## Instructions for the task
An exact copy of the entries is needed, with every picture left out.
Provided material: Begin
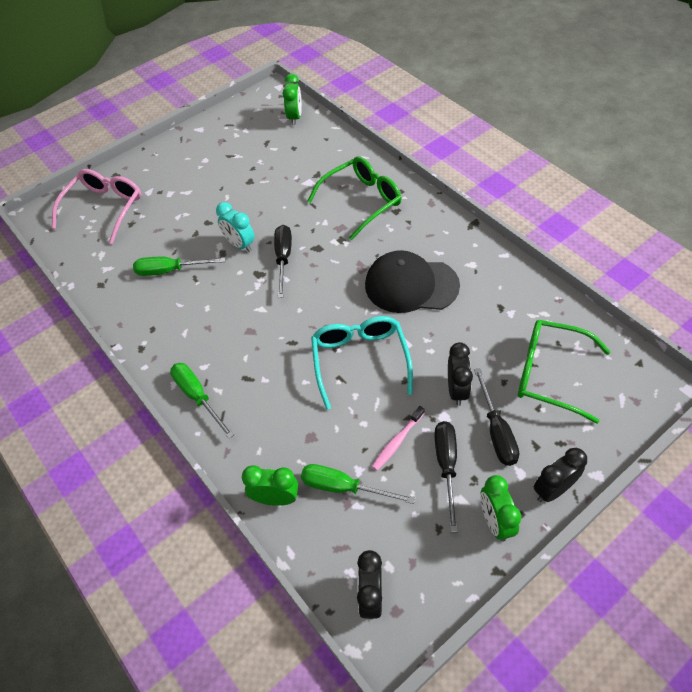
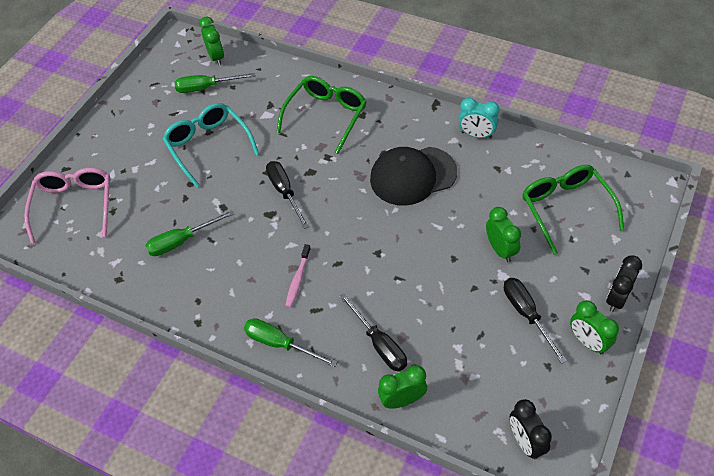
camera: 25 degrees left, 0 degrees up
(240, 244) = (235, 193): turquoise clock -> turquoise clock (476, 135)
(343, 487) = (454, 366): green screwdriver -> green screwdriver (206, 87)
(360, 360) = (406, 256): turquoise glasses -> turquoise glasses (208, 146)
(397, 441) = (476, 311): pink toothbrush -> pink toothbrush (298, 279)
(457, 390) = (500, 250): black clock -> green clock
(496, 431) = (550, 270): black screwdriver -> black screwdriver (379, 344)
(550, 374) = (565, 208): green glasses -> green glasses turned 75 degrees clockwise

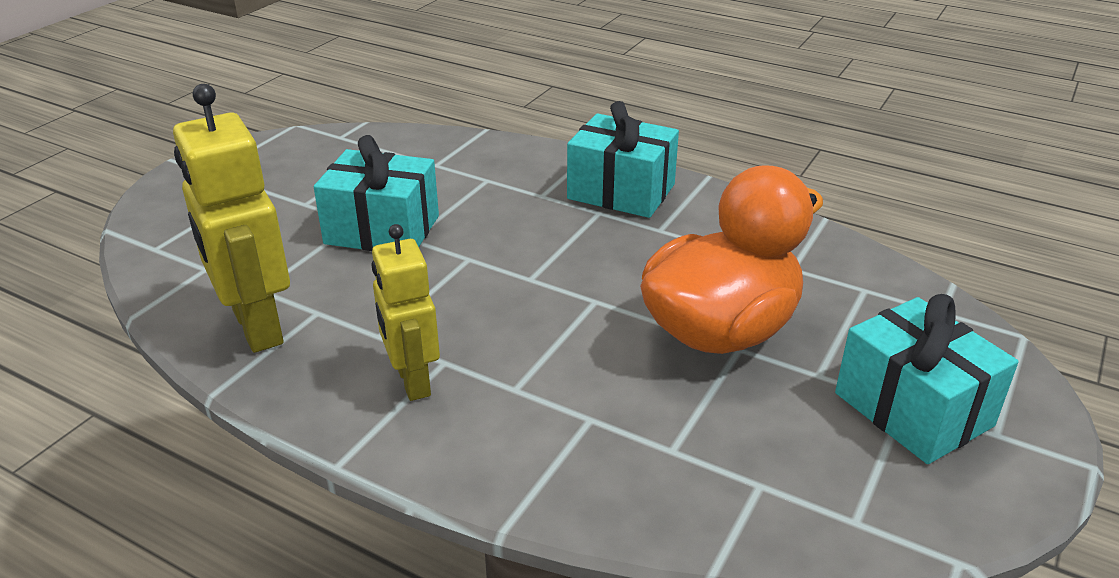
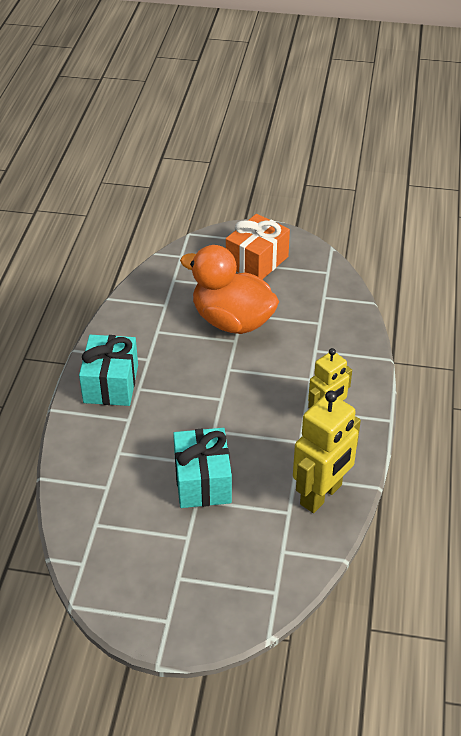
camera: 110 degrees left, 10 degrees up
(913, 409) = (257, 261): turquoise gift -> orange gift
Provided material: End
## Output of the exercise
camera: 25 degrees left, 0 degrees up
(240, 244) = (235, 193): turquoise clock -> turquoise clock (476, 135)
(343, 487) = (454, 366): green screwdriver -> green screwdriver (206, 87)
(360, 360) = (406, 256): turquoise glasses -> turquoise glasses (208, 146)
(397, 441) = (476, 311): pink toothbrush -> pink toothbrush (298, 279)
(457, 390) = (500, 250): black clock -> green clock
(496, 431) = (550, 270): black screwdriver -> black screwdriver (379, 344)
(550, 374) = (565, 208): green glasses -> green glasses turned 75 degrees clockwise

camera: 110 degrees left, 10 degrees up
(913, 409) = (257, 261): turquoise gift -> orange gift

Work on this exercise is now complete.